Tally the lines of the entries in which the string "teapot" occurs, and say only how many.

[Scene comparison data]
= Beginning of Section =

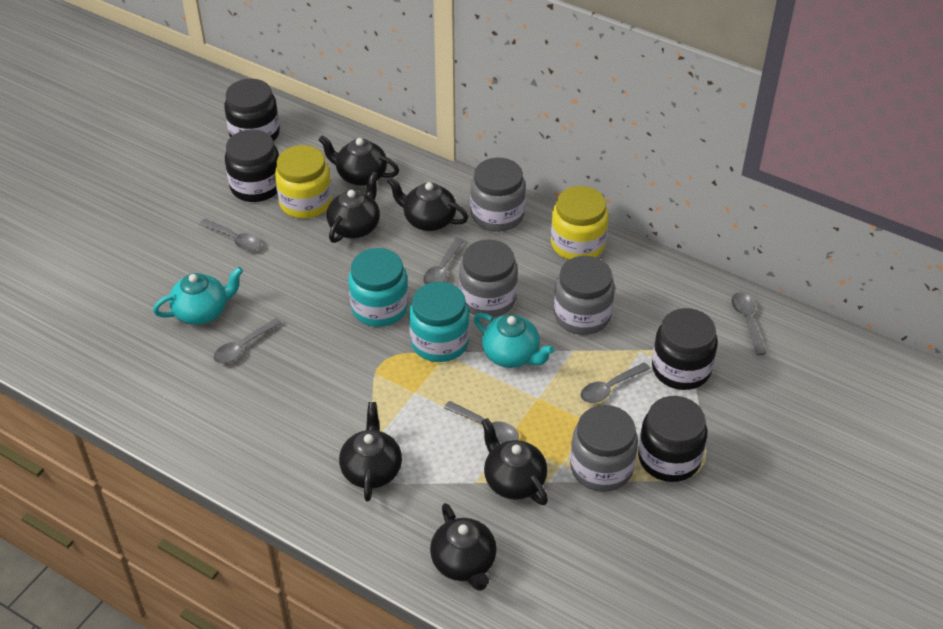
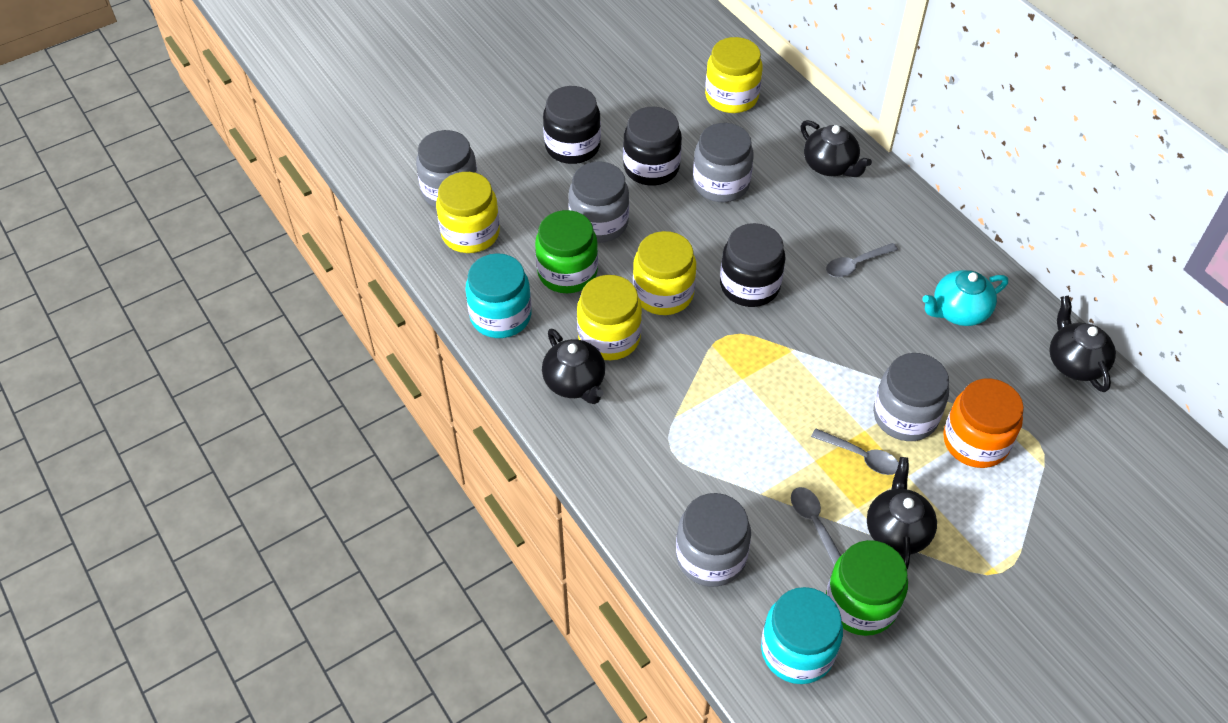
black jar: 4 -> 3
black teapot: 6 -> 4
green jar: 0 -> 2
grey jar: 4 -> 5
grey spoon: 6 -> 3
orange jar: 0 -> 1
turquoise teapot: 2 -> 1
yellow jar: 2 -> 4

= End of Section =

Result> 2